In the entries that follow, find the line containing "yellow plate H1 level 1 -> none"; from there, copy every line exactly through the line containing "purple plate D3:E3".
::: DATA FOR THIS EXERCISE
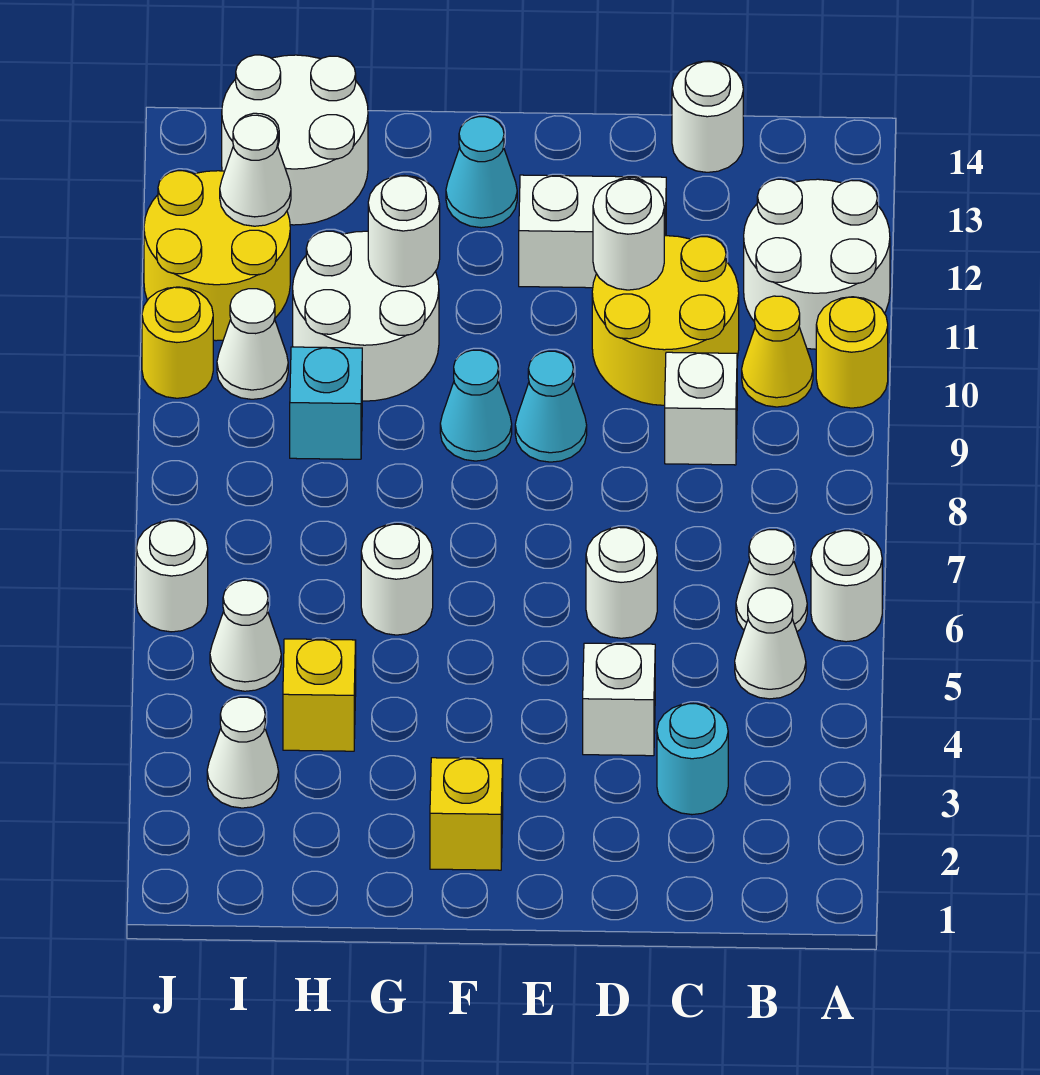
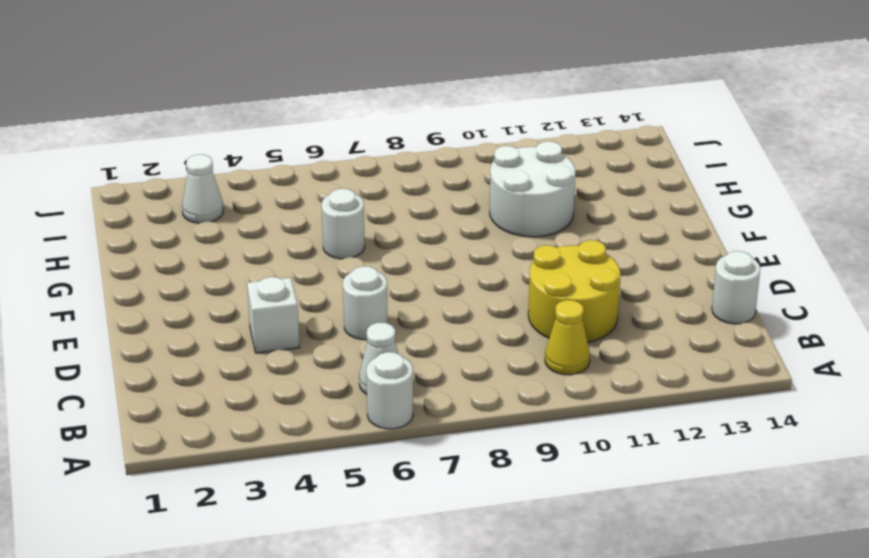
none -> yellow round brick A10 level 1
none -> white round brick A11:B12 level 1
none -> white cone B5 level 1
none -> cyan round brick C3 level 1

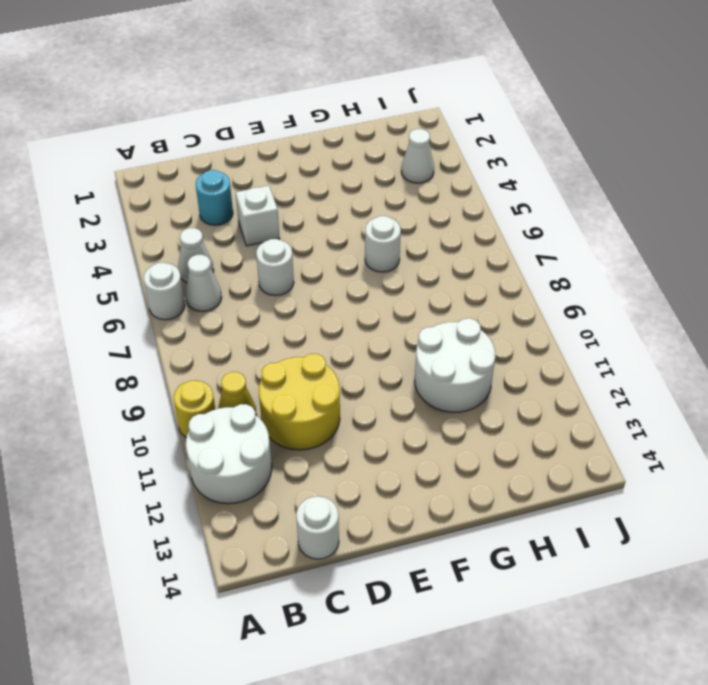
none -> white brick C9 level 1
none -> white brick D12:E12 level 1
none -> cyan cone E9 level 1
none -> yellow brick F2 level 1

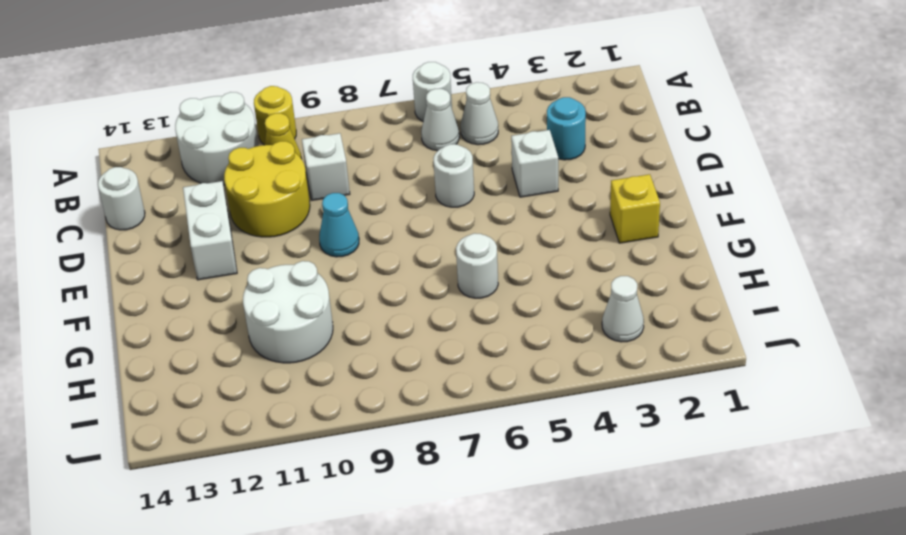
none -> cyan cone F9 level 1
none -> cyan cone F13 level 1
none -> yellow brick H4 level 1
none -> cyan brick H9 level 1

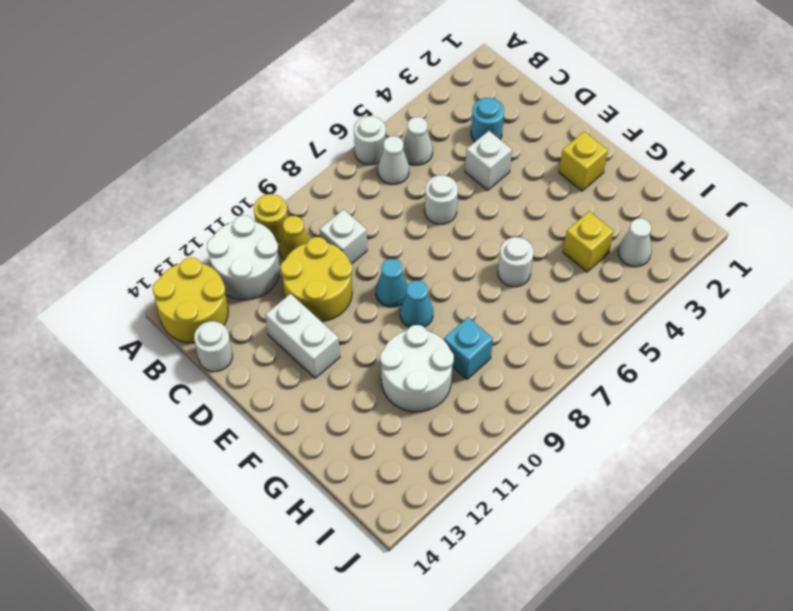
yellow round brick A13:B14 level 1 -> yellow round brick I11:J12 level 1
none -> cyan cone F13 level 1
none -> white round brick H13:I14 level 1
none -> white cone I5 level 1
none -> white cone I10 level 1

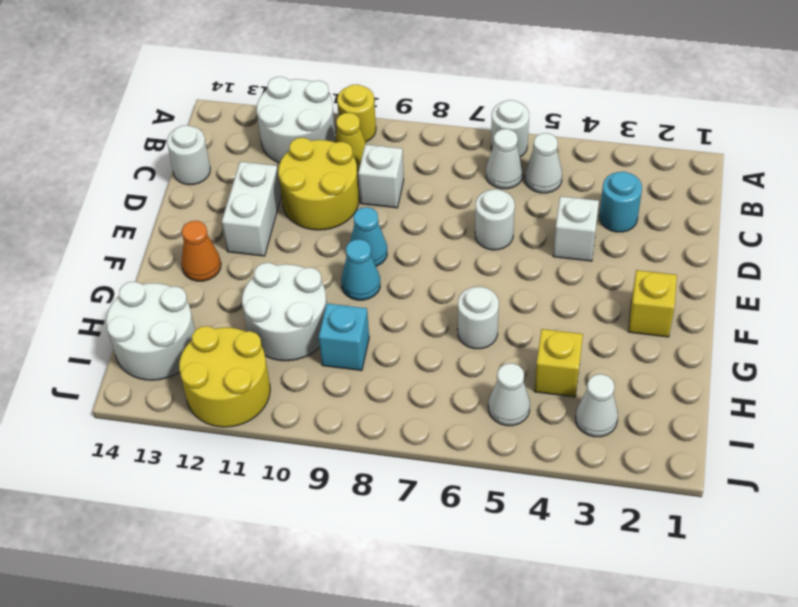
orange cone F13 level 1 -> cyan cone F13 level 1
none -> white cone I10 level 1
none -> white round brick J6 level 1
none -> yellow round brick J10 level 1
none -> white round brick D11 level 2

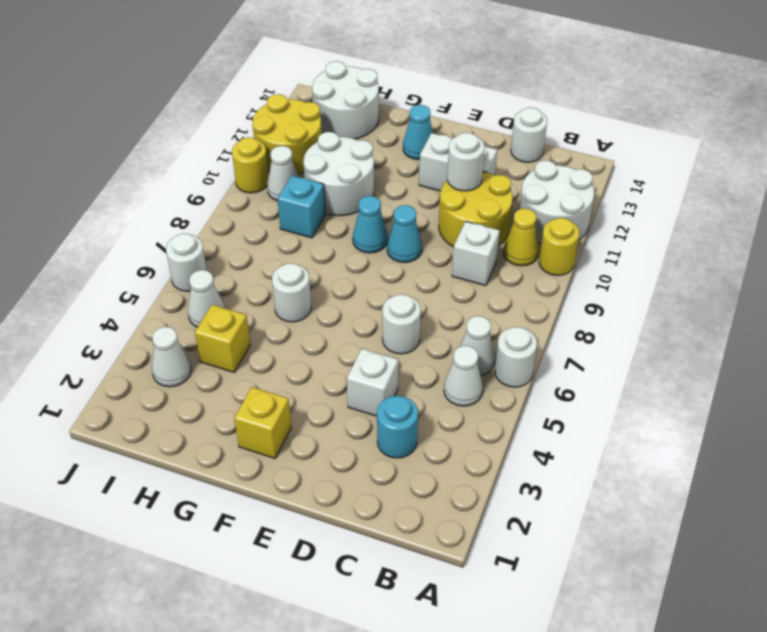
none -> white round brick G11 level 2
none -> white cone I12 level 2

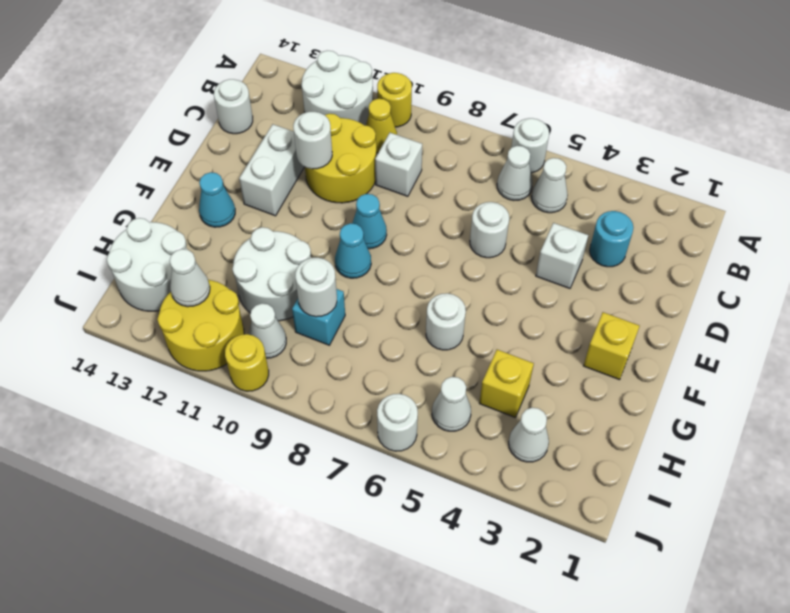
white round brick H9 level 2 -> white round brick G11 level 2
::::::
::: DATA FOR THIS EXERCISE
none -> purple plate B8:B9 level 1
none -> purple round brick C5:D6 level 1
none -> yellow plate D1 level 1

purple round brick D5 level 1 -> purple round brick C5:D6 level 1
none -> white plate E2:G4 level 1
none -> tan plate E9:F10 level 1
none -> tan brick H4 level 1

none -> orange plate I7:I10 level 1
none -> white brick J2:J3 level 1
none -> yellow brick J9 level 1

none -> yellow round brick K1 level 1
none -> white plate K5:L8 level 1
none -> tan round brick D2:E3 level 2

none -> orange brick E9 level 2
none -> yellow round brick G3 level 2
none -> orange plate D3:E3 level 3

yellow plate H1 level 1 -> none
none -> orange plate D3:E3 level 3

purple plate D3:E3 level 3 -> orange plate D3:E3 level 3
::::::
* EXERCISE RESPONSE
yellow plate H1 level 1 -> none
none -> orange plate D3:E3 level 3

purple plate D3:E3 level 3 -> orange plate D3:E3 level 3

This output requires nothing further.